__Problem statement__. Only the lines from the one with "orange-coloured toy rocket" through the end of the material, both ends included, should be retyped exactly.

__Data provided__.
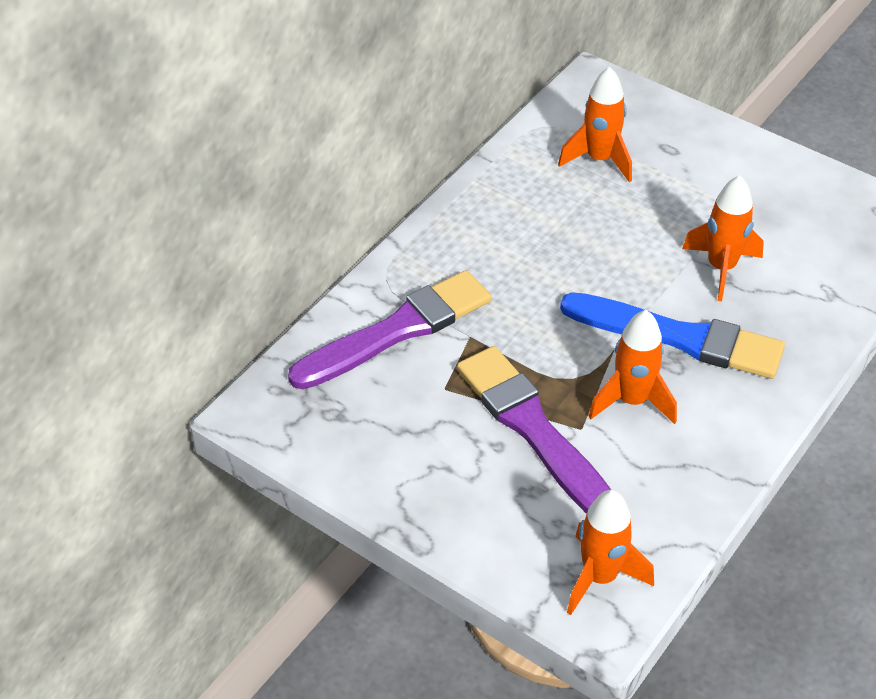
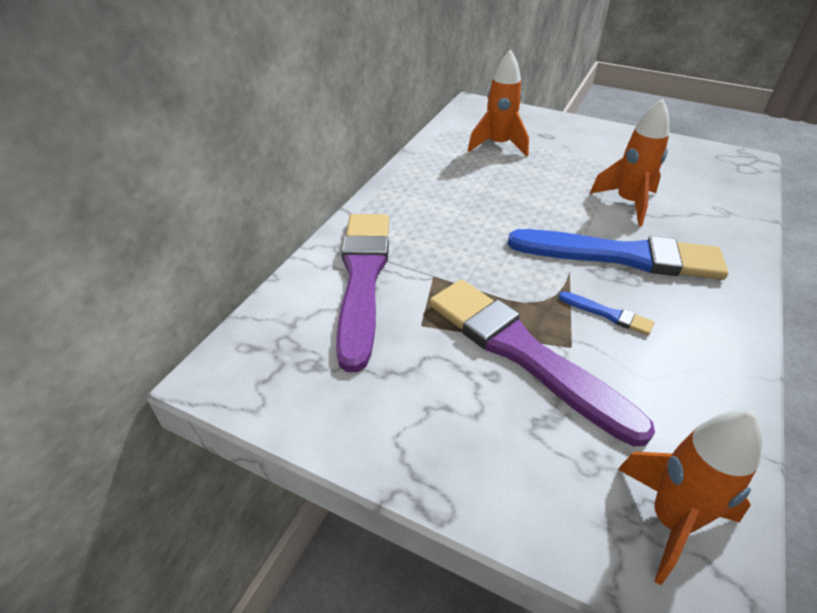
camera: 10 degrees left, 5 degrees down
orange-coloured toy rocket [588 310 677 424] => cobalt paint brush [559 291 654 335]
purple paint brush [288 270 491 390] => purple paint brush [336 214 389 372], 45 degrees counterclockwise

__Solution to the exercise__.
orange-coloured toy rocket [588 310 677 424] => cobalt paint brush [559 291 654 335]
purple paint brush [288 270 491 390] => purple paint brush [336 214 389 372], 45 degrees counterclockwise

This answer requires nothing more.